**Aim of the task**
Which lines in the entries below contain the string "light"? Show each of them in full.

----- Input data -----

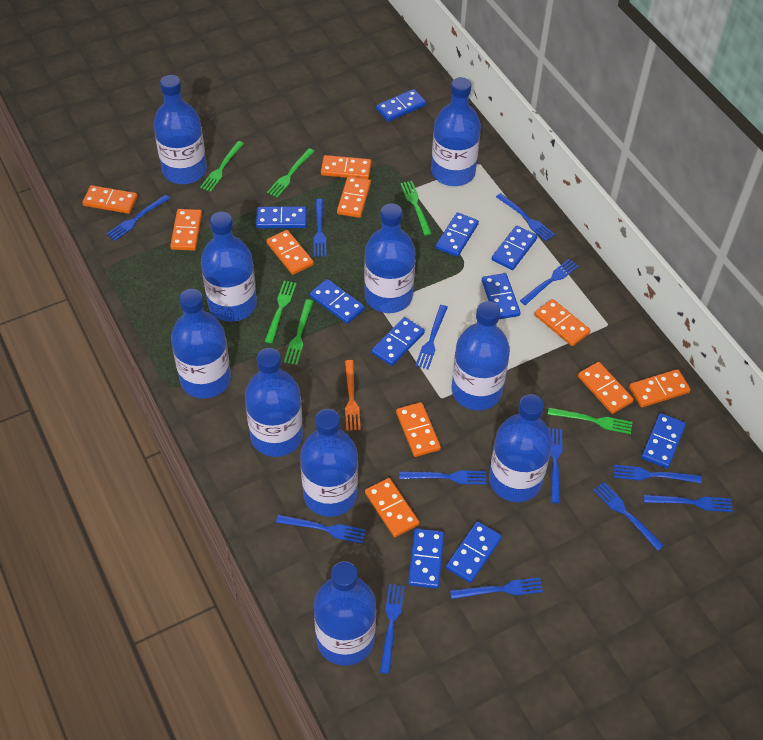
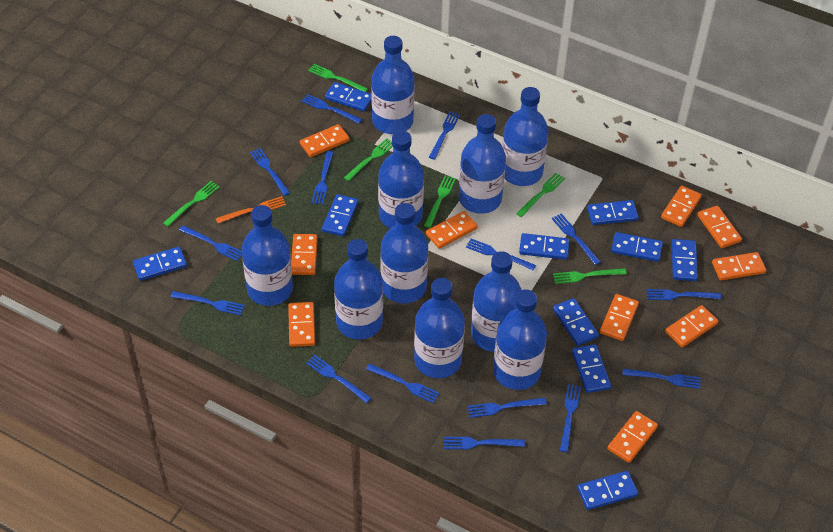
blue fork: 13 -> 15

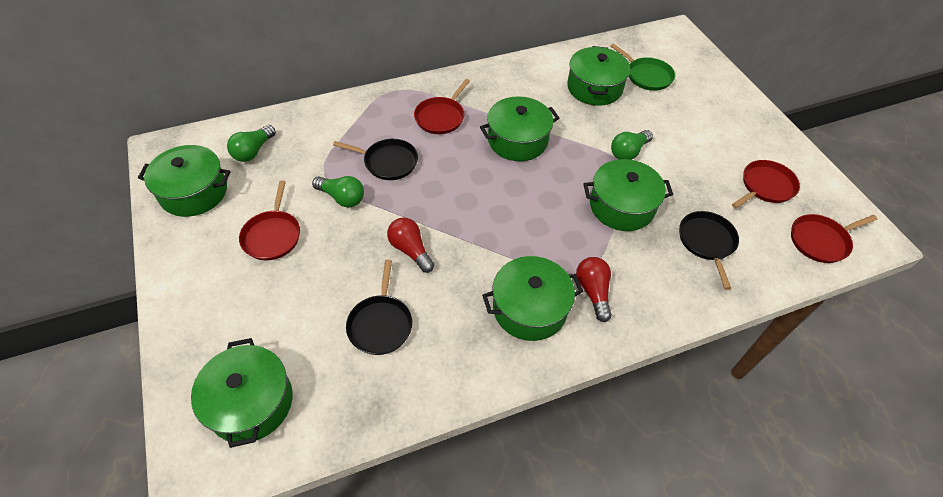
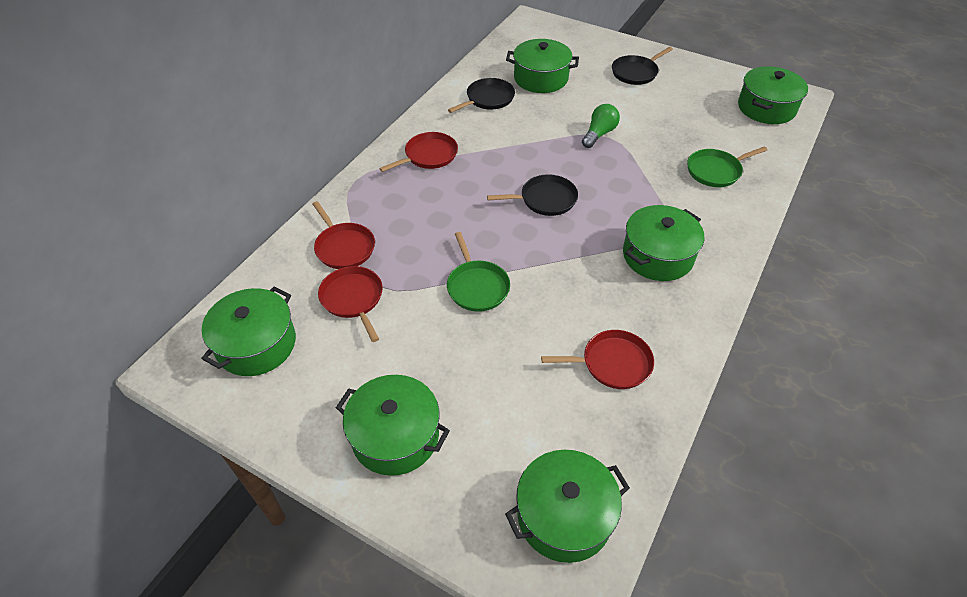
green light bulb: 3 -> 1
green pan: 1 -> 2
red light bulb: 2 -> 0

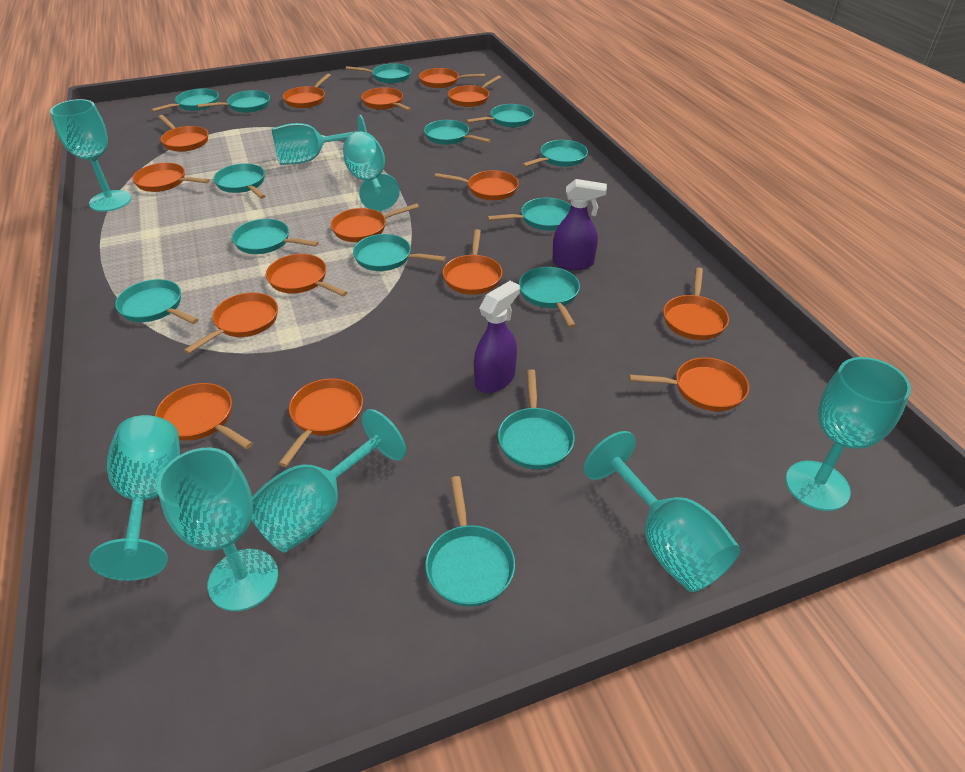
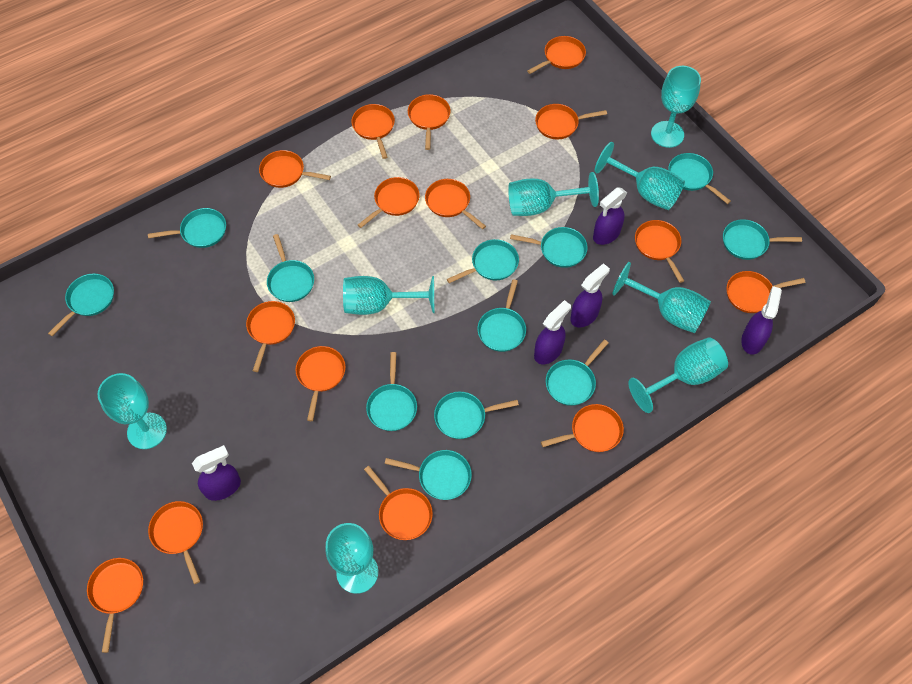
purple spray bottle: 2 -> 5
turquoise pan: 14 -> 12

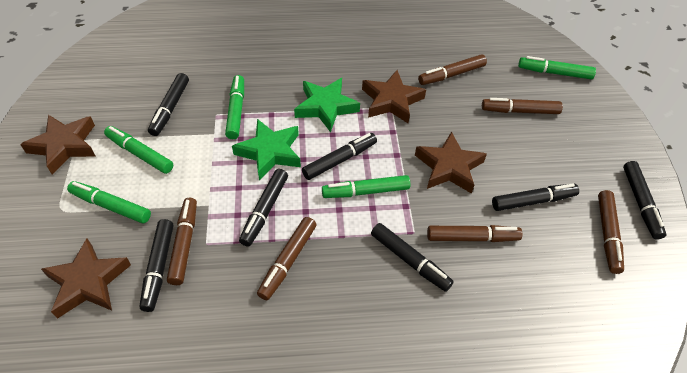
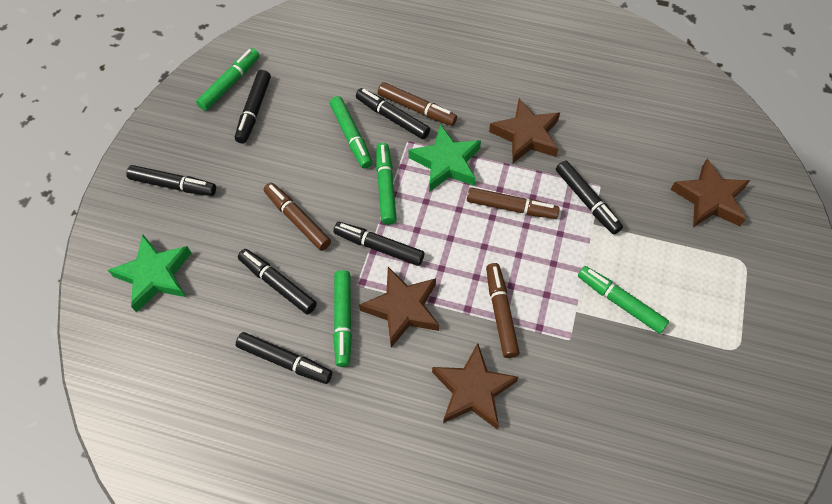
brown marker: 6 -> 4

-----
----- Input data -----

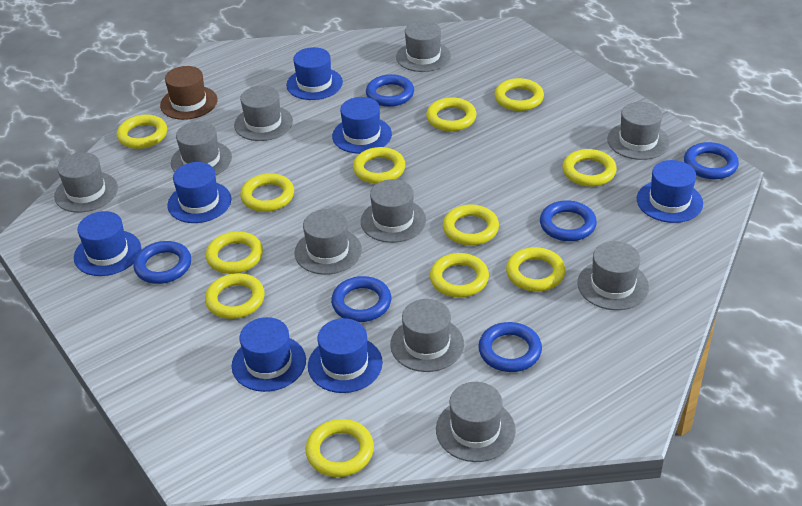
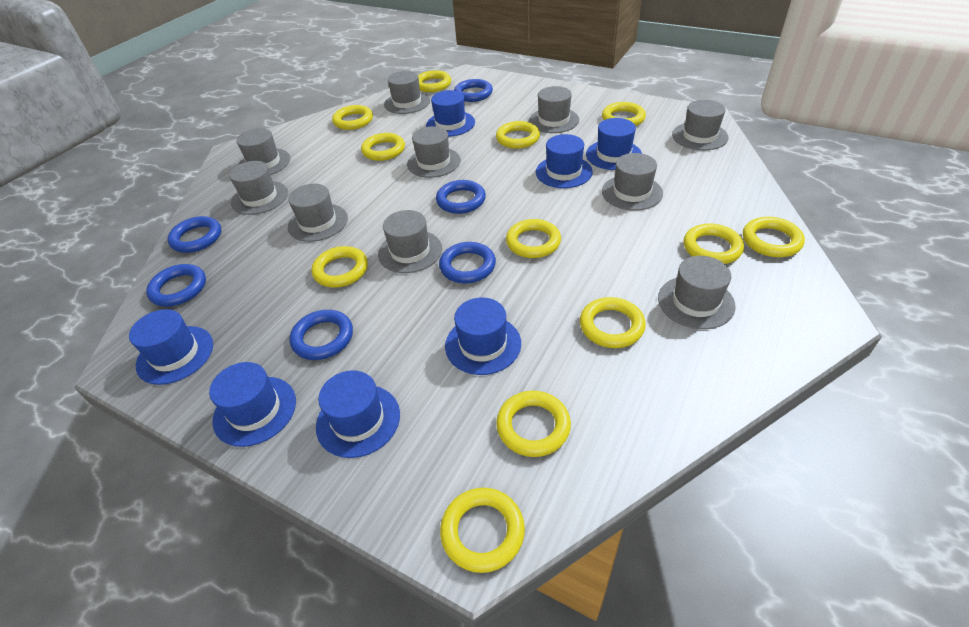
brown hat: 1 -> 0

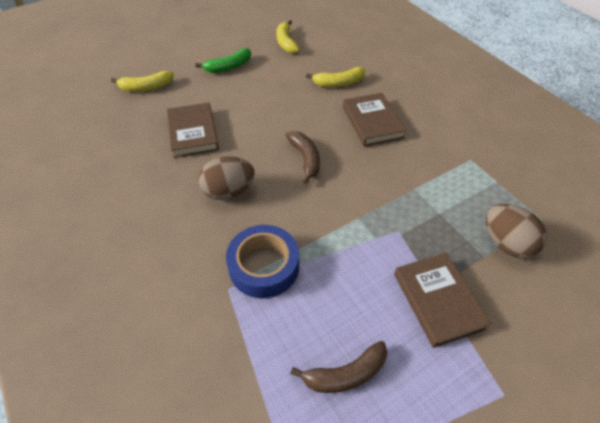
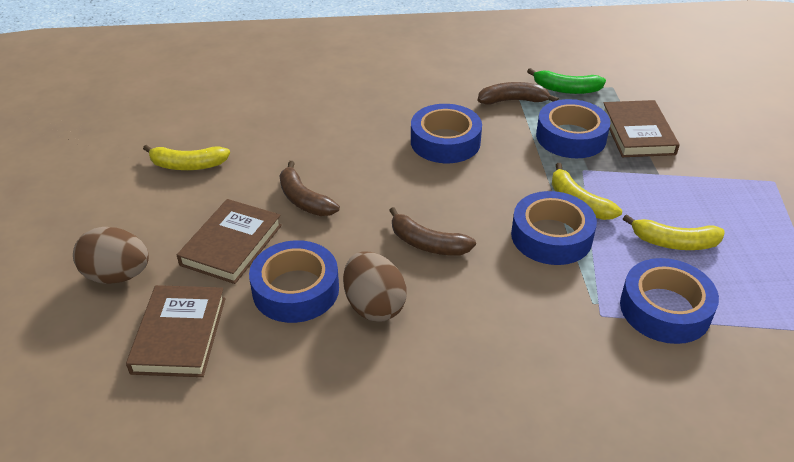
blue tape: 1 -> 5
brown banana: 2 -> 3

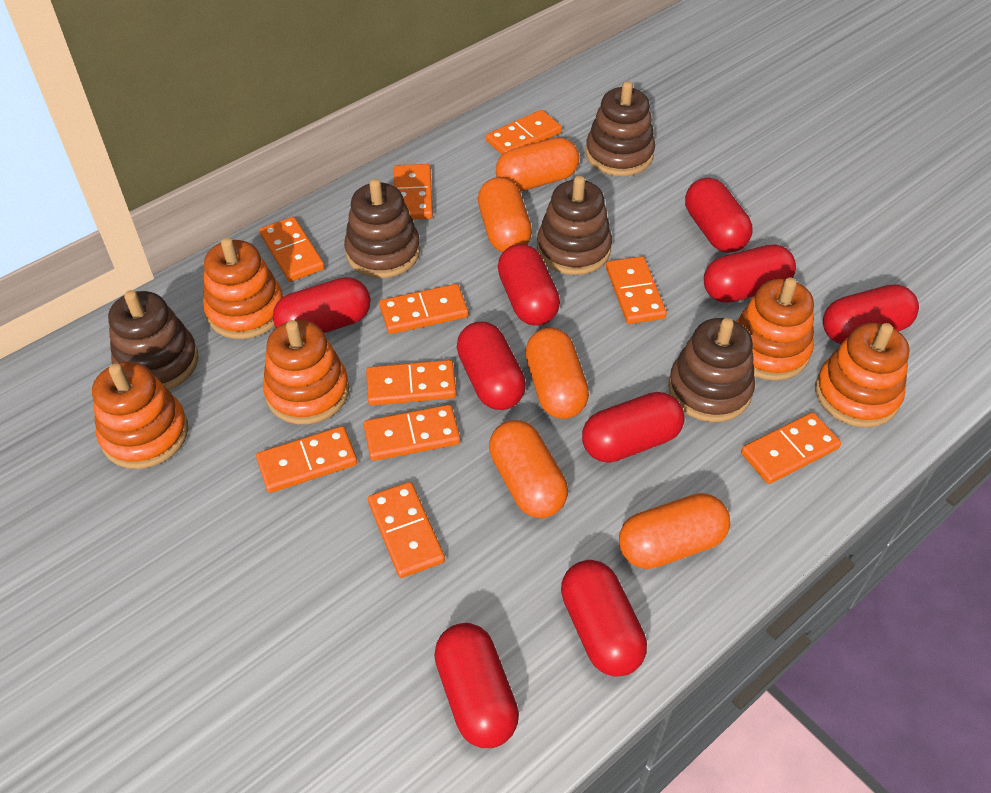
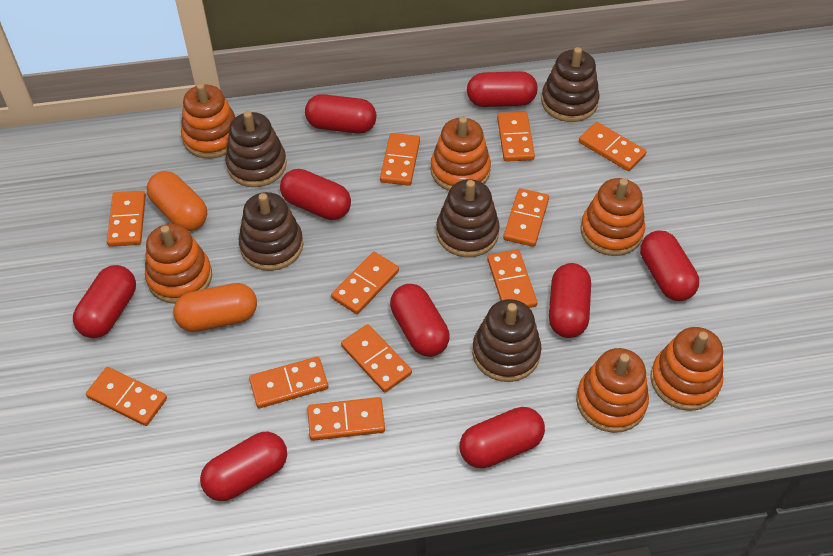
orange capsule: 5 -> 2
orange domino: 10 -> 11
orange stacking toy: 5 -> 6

-----

**Solution to the exercise**
green light bulb: 3 -> 1
red light bulb: 2 -> 0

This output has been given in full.